Work to complete
Once the line with "purple line at (142, 357): moved" is found in the data, output it and each following line exactly, up to and including the line with "pink square: rotated", and nothing before or after.

Records provided Start Marker

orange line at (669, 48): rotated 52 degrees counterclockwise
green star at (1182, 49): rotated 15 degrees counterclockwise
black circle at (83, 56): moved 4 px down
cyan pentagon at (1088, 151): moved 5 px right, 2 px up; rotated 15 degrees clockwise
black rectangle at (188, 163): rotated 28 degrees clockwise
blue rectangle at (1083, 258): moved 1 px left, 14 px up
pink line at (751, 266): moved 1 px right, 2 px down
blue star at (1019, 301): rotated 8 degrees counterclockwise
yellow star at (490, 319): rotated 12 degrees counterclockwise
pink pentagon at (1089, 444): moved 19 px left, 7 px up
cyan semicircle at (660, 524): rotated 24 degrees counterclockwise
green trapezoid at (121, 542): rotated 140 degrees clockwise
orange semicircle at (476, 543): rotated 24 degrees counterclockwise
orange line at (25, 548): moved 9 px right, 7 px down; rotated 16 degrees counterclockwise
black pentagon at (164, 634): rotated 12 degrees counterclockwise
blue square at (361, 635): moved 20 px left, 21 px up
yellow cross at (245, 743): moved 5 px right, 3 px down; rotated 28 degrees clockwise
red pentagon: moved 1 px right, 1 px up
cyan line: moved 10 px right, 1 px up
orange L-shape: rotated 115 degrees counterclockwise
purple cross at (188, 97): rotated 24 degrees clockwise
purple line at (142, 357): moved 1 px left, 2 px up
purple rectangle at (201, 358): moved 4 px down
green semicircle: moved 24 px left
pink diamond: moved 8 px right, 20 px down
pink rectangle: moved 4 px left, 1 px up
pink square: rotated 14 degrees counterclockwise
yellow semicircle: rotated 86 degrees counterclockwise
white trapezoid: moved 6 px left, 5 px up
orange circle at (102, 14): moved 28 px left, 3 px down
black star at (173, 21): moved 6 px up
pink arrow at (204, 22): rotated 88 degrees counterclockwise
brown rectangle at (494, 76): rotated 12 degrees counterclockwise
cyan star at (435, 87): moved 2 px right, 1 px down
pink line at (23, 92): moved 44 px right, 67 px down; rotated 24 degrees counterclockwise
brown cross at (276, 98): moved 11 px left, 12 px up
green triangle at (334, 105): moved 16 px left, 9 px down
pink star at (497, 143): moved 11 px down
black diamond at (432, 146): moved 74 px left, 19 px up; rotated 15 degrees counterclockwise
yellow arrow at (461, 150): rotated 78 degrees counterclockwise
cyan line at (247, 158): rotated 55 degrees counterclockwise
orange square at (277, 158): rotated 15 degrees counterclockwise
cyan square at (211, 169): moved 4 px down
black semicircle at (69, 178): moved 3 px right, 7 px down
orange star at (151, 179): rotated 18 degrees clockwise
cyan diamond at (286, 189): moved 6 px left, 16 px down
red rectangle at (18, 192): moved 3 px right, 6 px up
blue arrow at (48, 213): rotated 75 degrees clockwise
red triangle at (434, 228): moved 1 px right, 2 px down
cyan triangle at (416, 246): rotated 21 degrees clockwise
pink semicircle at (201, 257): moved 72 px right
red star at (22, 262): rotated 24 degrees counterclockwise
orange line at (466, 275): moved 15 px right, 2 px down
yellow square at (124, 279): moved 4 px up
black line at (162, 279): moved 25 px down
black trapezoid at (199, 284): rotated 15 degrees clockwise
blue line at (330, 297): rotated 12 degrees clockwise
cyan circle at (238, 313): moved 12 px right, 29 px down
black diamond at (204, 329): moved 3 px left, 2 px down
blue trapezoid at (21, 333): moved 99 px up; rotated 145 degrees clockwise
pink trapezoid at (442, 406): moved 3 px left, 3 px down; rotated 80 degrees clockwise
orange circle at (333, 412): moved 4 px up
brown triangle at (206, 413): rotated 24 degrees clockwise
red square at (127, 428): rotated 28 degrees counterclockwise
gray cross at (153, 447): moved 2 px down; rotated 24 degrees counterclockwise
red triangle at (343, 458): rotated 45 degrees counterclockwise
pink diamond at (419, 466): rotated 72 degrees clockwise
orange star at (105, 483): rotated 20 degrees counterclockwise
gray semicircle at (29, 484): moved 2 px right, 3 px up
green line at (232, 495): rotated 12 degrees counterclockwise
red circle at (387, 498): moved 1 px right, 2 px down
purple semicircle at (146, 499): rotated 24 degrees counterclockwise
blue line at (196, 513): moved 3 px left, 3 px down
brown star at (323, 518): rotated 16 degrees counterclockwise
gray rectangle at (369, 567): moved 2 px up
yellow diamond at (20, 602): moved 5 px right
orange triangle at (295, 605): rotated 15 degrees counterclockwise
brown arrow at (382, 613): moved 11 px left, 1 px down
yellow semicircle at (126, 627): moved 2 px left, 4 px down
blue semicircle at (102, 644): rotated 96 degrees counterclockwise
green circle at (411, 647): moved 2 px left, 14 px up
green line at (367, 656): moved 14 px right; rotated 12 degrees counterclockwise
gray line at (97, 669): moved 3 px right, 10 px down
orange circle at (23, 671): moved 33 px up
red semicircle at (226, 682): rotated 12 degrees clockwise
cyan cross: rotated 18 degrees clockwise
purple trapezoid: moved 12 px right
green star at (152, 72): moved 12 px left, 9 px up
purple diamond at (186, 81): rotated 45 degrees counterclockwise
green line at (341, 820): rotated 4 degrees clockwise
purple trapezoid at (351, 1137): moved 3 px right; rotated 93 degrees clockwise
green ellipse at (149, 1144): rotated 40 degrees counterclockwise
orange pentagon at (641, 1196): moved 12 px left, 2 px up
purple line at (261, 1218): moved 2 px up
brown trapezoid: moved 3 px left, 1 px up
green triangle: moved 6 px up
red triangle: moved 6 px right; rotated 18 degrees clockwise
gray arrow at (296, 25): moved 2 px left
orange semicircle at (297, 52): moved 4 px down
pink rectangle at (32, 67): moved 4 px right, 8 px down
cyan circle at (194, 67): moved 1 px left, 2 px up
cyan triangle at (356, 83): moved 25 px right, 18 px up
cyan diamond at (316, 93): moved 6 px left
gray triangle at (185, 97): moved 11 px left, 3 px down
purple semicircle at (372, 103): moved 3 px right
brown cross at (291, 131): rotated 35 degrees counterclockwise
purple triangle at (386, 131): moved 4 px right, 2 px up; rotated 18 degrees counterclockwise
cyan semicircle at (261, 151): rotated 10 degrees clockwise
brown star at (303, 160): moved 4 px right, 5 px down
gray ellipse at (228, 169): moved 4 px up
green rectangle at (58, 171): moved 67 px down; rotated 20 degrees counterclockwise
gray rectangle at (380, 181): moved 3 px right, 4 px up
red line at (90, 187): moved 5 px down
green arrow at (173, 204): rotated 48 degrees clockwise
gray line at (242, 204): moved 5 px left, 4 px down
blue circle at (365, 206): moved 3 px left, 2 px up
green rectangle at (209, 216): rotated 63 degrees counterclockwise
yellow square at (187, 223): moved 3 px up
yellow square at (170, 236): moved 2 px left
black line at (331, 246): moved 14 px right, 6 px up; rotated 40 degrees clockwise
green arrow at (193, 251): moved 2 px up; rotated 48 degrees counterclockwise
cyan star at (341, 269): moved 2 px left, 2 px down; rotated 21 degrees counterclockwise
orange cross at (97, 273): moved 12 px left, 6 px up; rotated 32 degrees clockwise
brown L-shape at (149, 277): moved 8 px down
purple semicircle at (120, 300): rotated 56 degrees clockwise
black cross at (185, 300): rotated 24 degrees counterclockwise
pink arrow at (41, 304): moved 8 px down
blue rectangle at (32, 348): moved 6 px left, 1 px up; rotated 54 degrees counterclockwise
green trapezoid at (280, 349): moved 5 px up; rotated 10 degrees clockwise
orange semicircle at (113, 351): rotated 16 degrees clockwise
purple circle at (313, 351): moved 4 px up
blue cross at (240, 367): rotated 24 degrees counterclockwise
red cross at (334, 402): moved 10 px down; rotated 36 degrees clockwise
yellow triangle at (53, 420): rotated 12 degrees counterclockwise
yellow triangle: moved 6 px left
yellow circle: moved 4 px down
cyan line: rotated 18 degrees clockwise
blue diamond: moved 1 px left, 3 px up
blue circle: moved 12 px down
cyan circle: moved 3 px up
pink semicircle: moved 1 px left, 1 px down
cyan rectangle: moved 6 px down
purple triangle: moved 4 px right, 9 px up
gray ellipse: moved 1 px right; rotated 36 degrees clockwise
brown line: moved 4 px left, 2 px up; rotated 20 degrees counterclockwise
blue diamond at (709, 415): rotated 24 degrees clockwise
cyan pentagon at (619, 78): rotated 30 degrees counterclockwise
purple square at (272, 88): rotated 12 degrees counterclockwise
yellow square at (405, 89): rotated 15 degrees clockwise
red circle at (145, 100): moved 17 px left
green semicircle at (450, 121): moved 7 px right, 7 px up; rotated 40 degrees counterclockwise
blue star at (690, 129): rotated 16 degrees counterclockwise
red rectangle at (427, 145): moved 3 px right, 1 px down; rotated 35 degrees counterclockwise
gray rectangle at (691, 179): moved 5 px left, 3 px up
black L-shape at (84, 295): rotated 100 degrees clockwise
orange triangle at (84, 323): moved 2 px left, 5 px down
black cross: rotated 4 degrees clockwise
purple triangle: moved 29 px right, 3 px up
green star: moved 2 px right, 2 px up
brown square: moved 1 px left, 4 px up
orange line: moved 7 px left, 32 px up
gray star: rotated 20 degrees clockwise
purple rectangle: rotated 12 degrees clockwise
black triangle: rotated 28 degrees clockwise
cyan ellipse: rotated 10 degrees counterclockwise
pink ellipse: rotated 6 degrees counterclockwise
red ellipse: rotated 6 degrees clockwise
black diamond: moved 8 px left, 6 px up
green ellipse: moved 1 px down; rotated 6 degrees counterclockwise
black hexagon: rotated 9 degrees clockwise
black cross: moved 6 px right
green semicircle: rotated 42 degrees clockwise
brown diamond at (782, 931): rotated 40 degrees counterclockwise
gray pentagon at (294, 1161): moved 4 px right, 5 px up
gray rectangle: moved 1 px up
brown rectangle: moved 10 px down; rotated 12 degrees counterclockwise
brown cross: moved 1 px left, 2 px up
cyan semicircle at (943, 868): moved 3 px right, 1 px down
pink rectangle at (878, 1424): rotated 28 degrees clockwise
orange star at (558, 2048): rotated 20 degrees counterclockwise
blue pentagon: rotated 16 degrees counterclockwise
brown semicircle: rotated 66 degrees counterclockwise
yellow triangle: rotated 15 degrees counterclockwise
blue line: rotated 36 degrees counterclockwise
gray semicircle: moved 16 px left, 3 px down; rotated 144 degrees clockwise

Records provided End Marker

Answer to the problem
purple line at (142, 357): moved 1 px left, 2 px up
purple rectangle at (201, 358): moved 4 px down
green semicircle: moved 24 px left
pink diamond: moved 8 px right, 20 px down
pink rectangle: moved 4 px left, 1 px up
pink square: rotated 14 degrees counterclockwise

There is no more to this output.